INSTRUCTION —
Exact reproduction of all the entries is required, without any of their pictures.

━━━

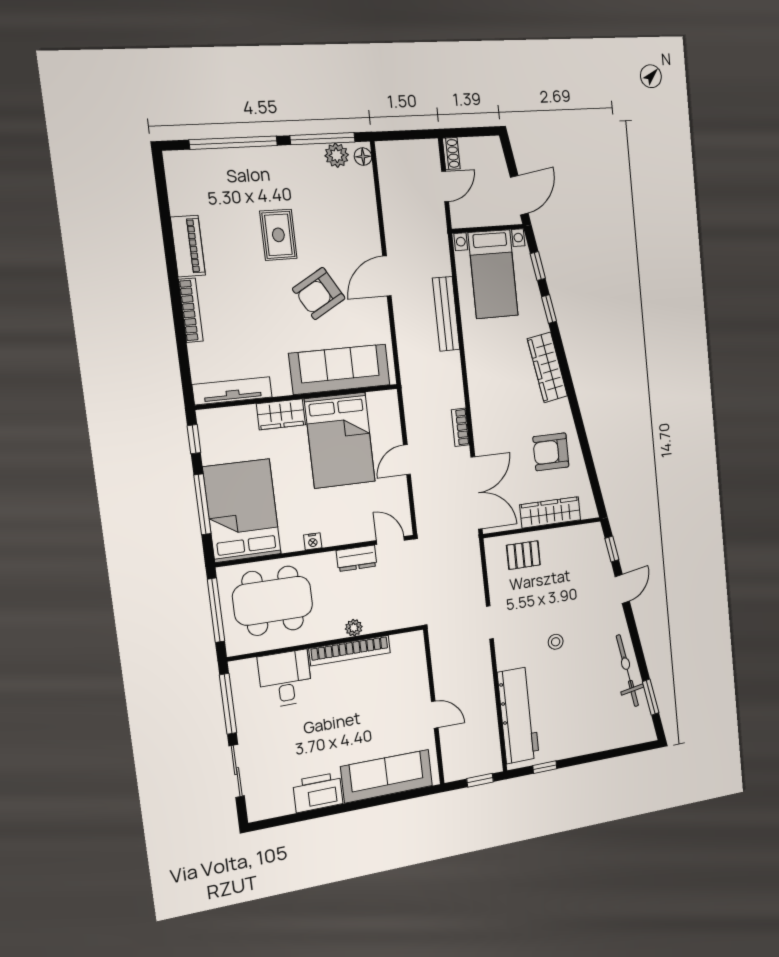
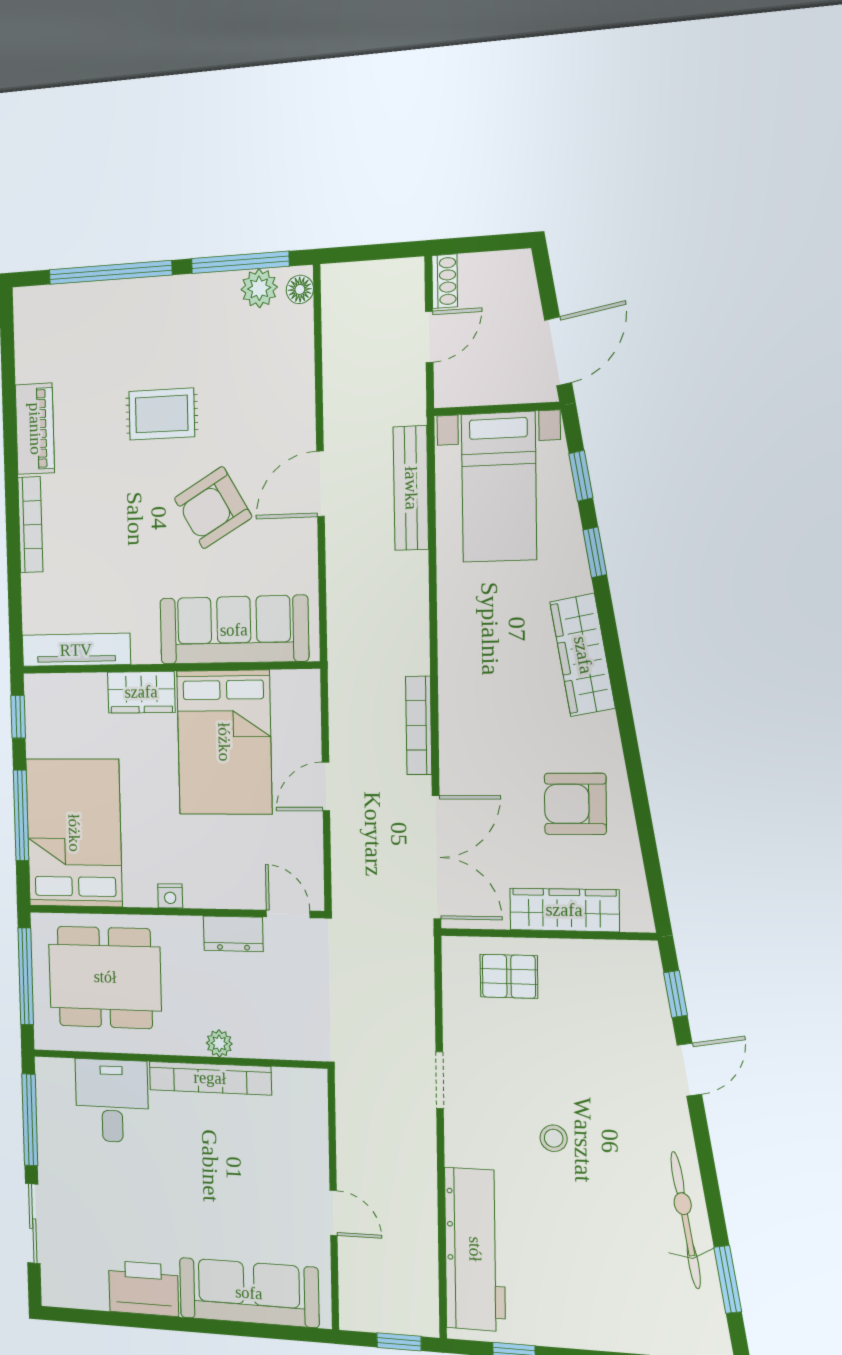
rug: (278, 235) -> (162, 414), turned 90
bench: (446, 314) -> (411, 488), moved
bookcase: (460, 427) -> (419, 725), width x1.56

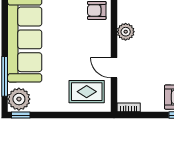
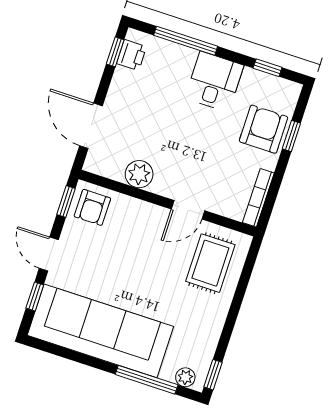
plant: (19, 99) -> (185, 377), width x0.53, depth x0.53
bookcase: (129, 107) -> (258, 198), width x1.56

━━━

SOLUTION —
rug: (278, 235) -> (162, 414), turned 90
bench: (446, 314) -> (411, 488), moved
bookcase: (460, 427) -> (419, 725), width x1.56

plant: (19, 99) -> (185, 377), width x0.53, depth x0.53
bookcase: (129, 107) -> (258, 198), width x1.56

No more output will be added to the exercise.